» **Your objective**
Repeat each record exactly as written, and drop any images.

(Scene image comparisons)
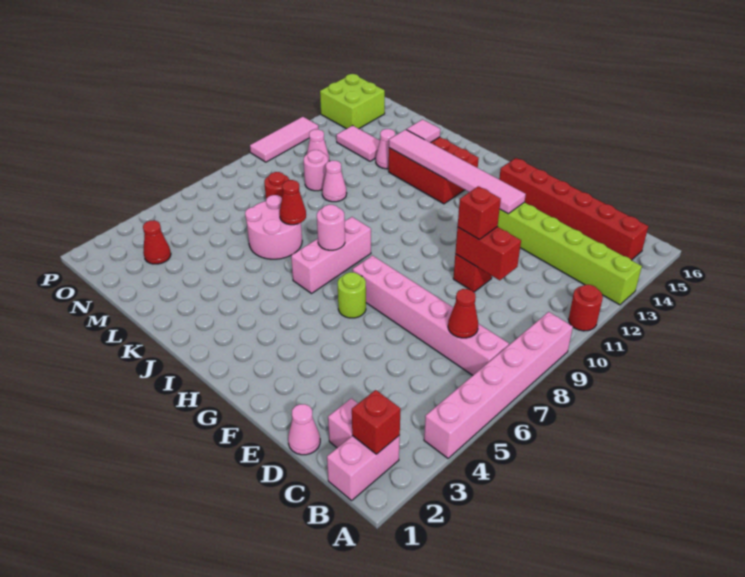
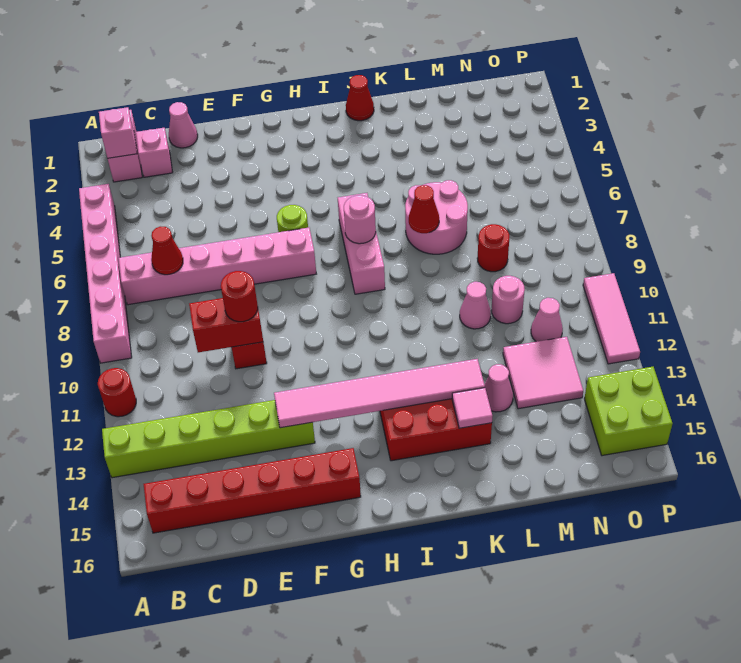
red 1x1 brick [352,390,401,454] -> pink 1x1 brick [99,107,137,158]
red 1x1 brick [458,186,501,239] -> red 1x1 round brick [221,271,258,322]
pink 1x2 tile [336,125,380,161] -> pink 2x2 tile [503,337,583,409]
red 1x1 cone [143,220,171,264] -> red 1x1 cone moved to [346,75,374,121]

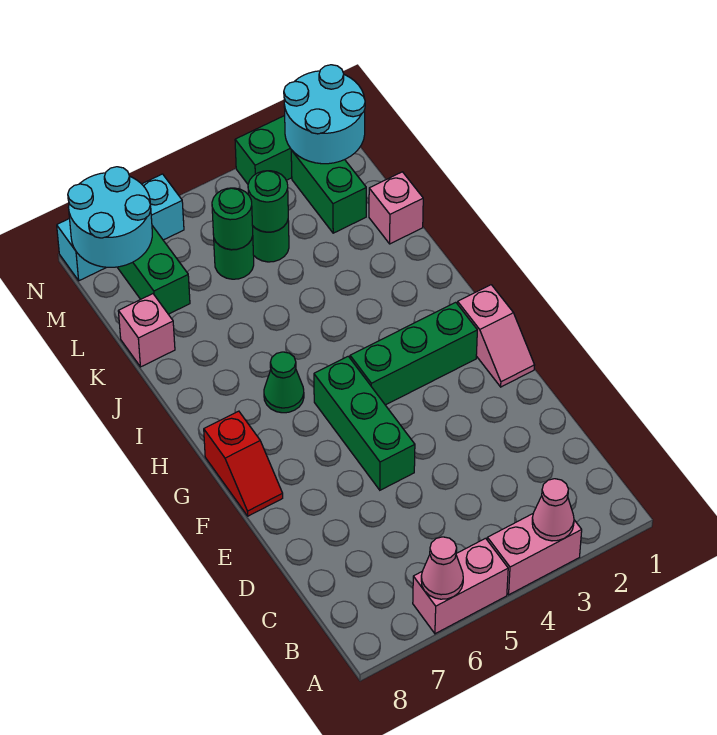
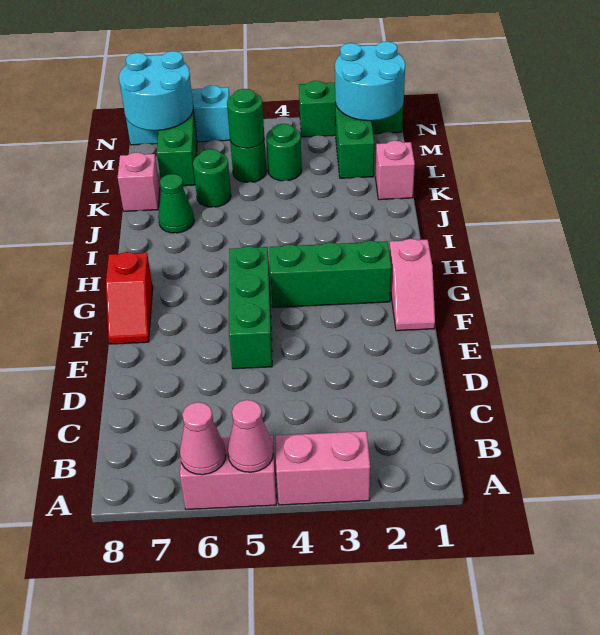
pink 1x1 cone [532,479,574,541] -> pink 1x1 cone moved to [228,400,273,472]
green 1x1 cone [264,352,304,413] -> green 1x1 cone moved to [158,174,194,233]
green 1x1 round brick [248,171,288,232] -> green 1x1 round brick moved to [193,149,231,207]

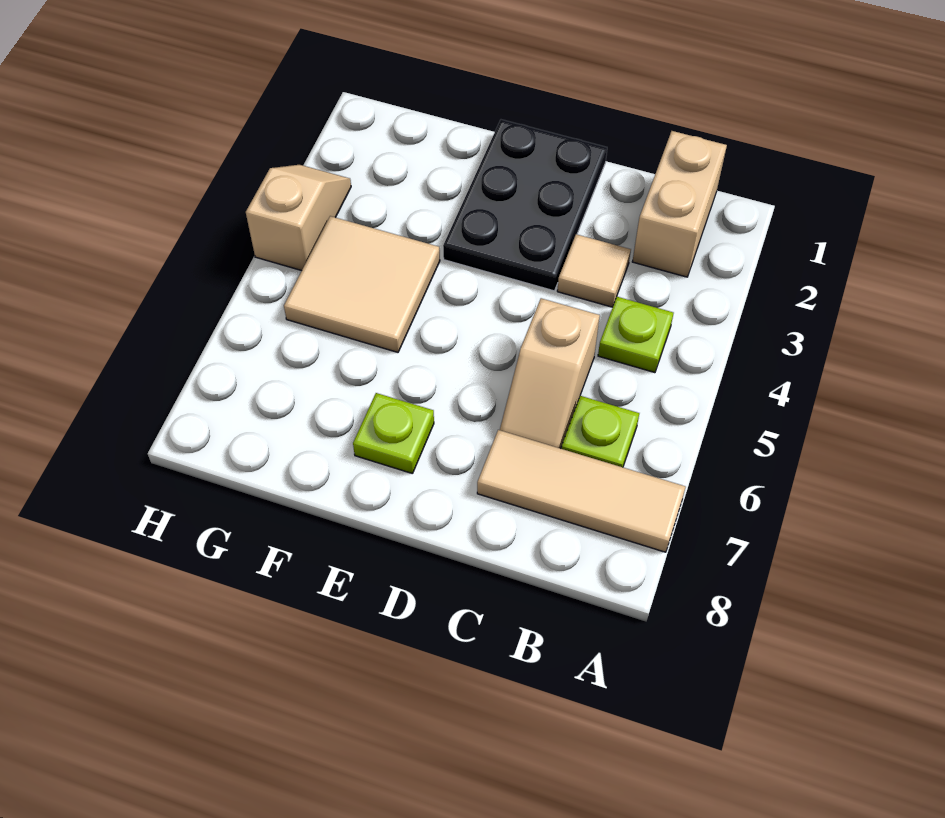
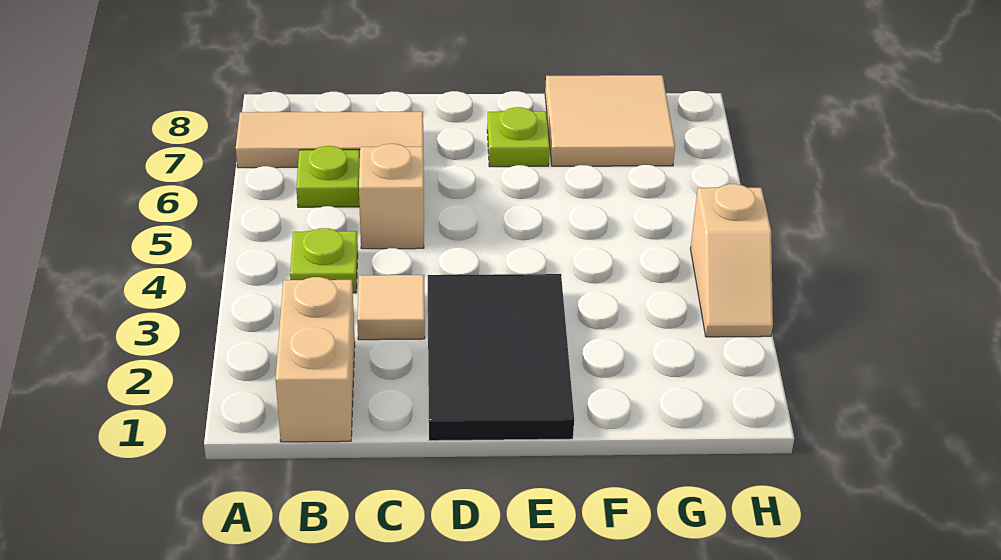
black 2x3 plate [443,120,607,291] -> black 2x3 tile [428,274,574,441]
tan 2x2 tile [284,216,440,352] -> tan 2x2 tile moved to [545,75,675,166]

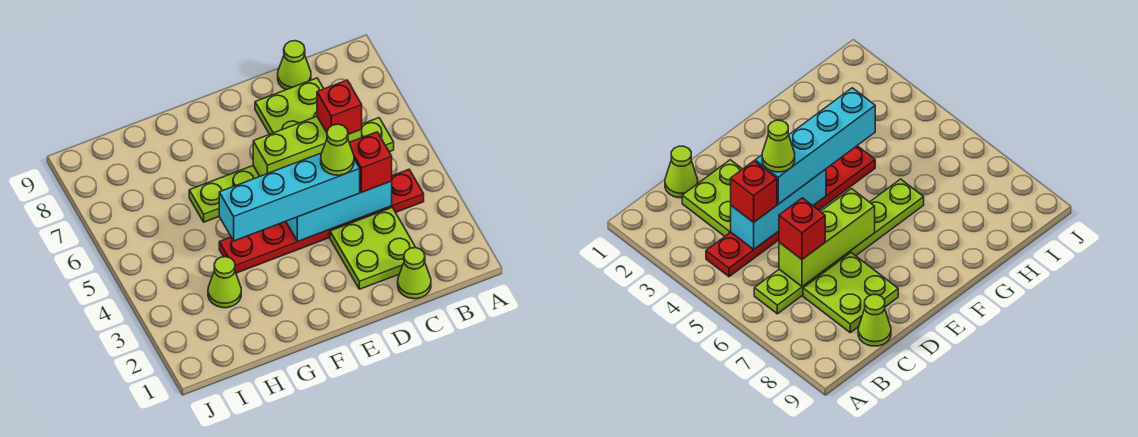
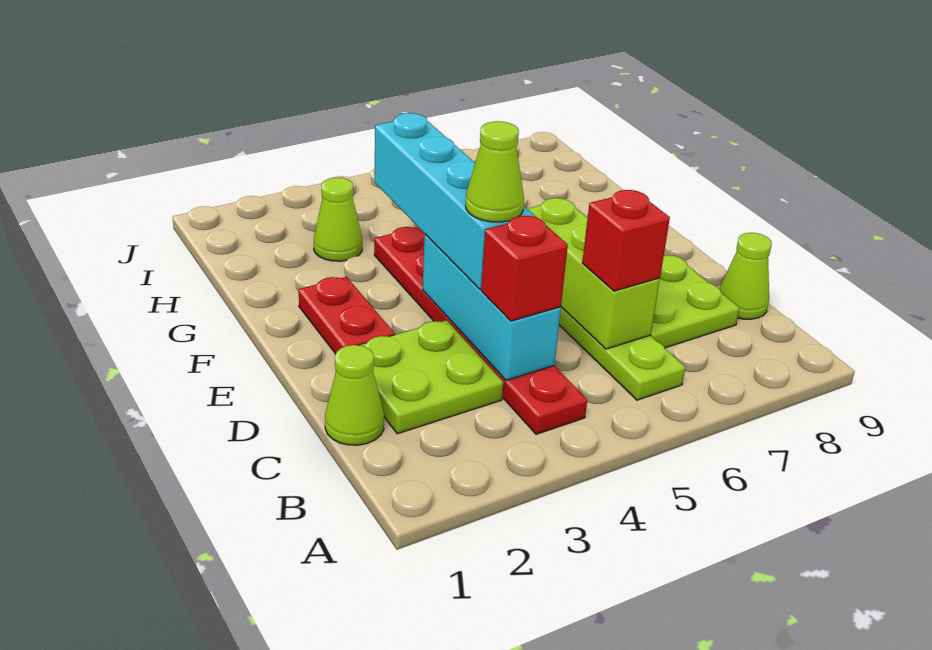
none -> red 1x2 plate [299,277,395,354]

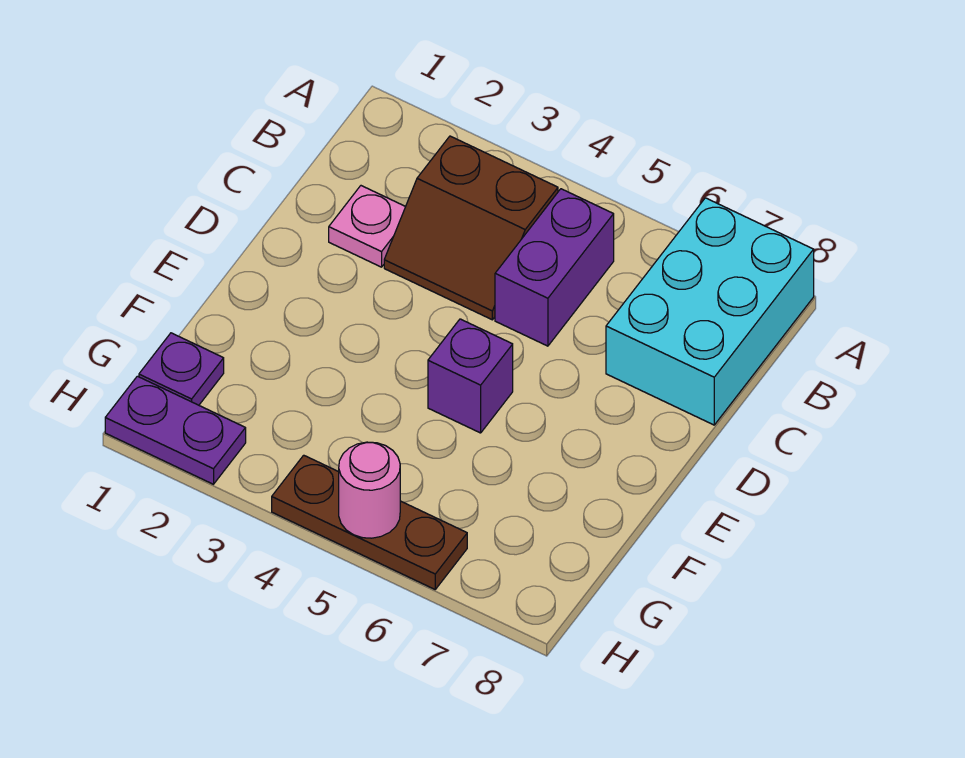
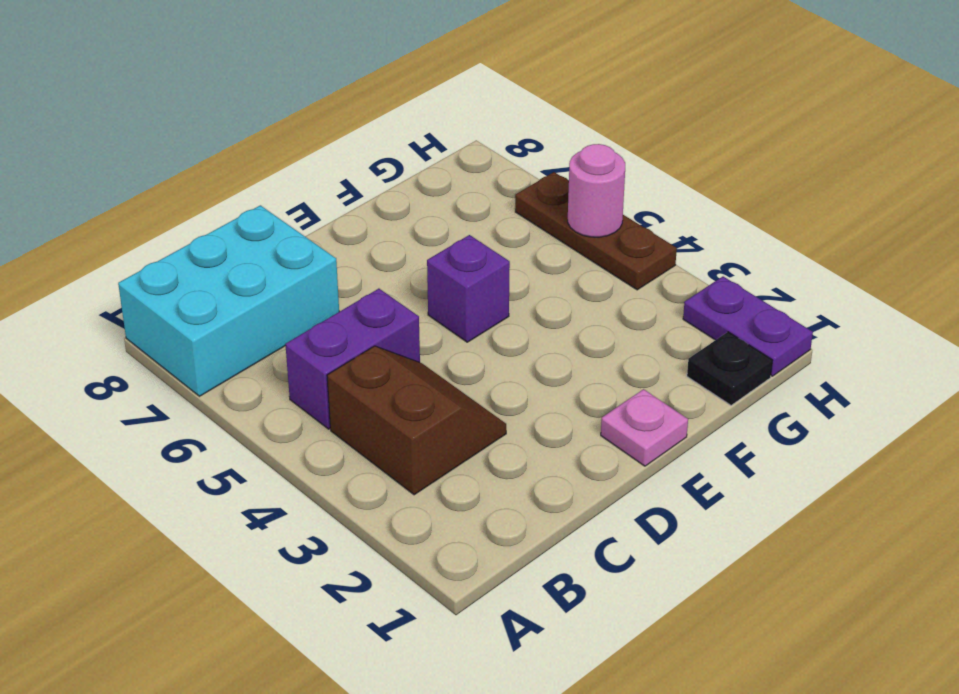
pink 1x1 plate [329,186,405,267] -> pink 1x1 plate moved to [601,389,688,466]
purple 1x1 plate [139,333,224,405] -> black 1x1 plate [687,332,773,405]

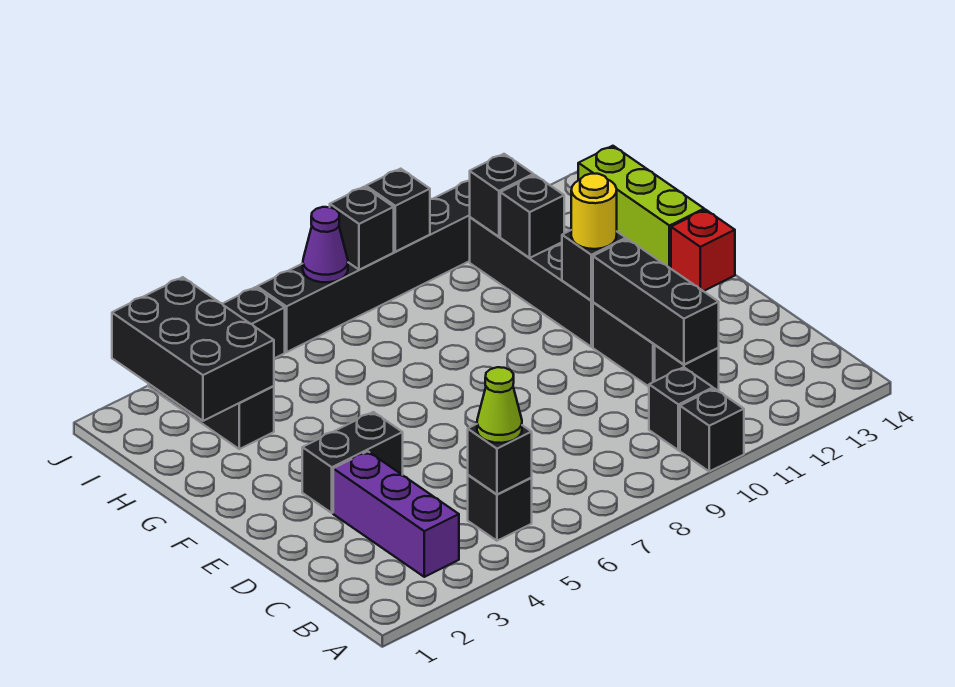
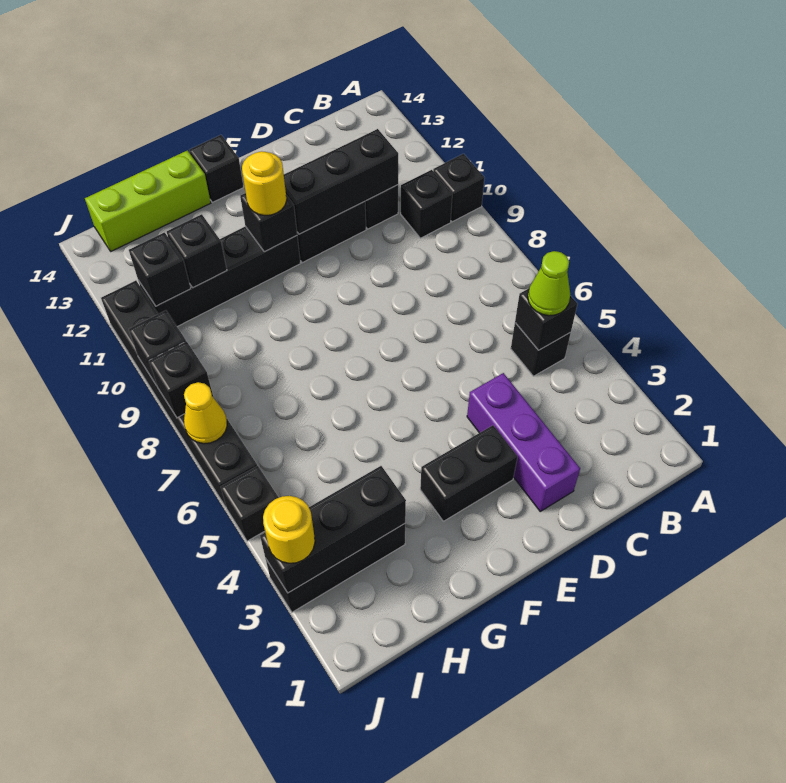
purple 1x3 brick [333,451,459,577] -> purple 1x3 brick turned to [467,373,580,511]
black 1x2 brick [302,412,403,513] -> black 1x2 brick turned to [420,425,517,521]
red 1x1 brick [671,210,735,291] -> black 1x1 brick [189,135,244,202]
black 2x3 brick [112,277,274,421] -> black 1x3 brick [260,466,406,593]
none -> yellow 1x1 round brick [263,496,315,563]
purple 1x1 cone [303,207,348,282] -> yellow 1x1 cone [184,382,227,444]

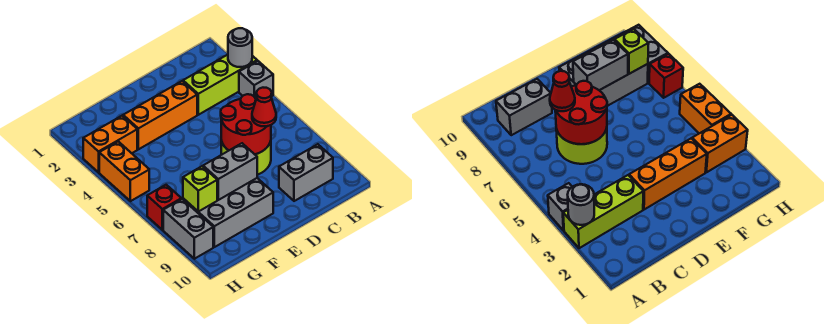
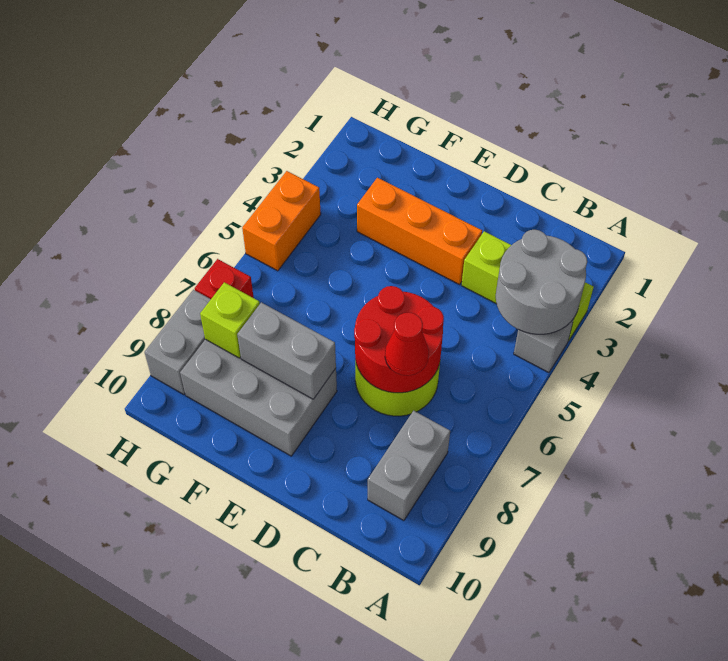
grey 1x1 round brick [228,28,252,67] -> grey 2x2 round brick [496,230,587,334]
grey 1x2 brick [279,144,333,201] -> grey 1x2 brick turned to [368,411,450,521]
orange 1x2 brick [83,116,137,172] -> none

» **Response area**
red 1x1 brick [352,390,401,454] -> pink 1x1 brick [99,107,137,158]
red 1x1 brick [458,186,501,239] -> red 1x1 round brick [221,271,258,322]
pink 1x2 tile [336,125,380,161] -> pink 2x2 tile [503,337,583,409]
red 1x1 cone [143,220,171,264] -> red 1x1 cone moved to [346,75,374,121]

pink 1x1 cone [532,479,574,541] -> pink 1x1 cone moved to [228,400,273,472]
green 1x1 cone [264,352,304,413] -> green 1x1 cone moved to [158,174,194,233]
green 1x1 round brick [248,171,288,232] -> green 1x1 round brick moved to [193,149,231,207]

black 2x3 plate [443,120,607,291] -> black 2x3 tile [428,274,574,441]
tan 2x2 tile [284,216,440,352] -> tan 2x2 tile moved to [545,75,675,166]

none -> red 1x2 plate [299,277,395,354]

pink 1x1 plate [329,186,405,267] -> pink 1x1 plate moved to [601,389,688,466]
purple 1x1 plate [139,333,224,405] -> black 1x1 plate [687,332,773,405]

purple 1x3 brick [333,451,459,577] -> purple 1x3 brick turned to [467,373,580,511]
black 1x2 brick [302,412,403,513] -> black 1x2 brick turned to [420,425,517,521]
red 1x1 brick [671,210,735,291] -> black 1x1 brick [189,135,244,202]
black 2x3 brick [112,277,274,421] -> black 1x3 brick [260,466,406,593]
none -> yellow 1x1 round brick [263,496,315,563]
purple 1x1 cone [303,207,348,282] -> yellow 1x1 cone [184,382,227,444]

grey 1x1 round brick [228,28,252,67] -> grey 2x2 round brick [496,230,587,334]
grey 1x2 brick [279,144,333,201] -> grey 1x2 brick turned to [368,411,450,521]
orange 1x2 brick [83,116,137,172] -> none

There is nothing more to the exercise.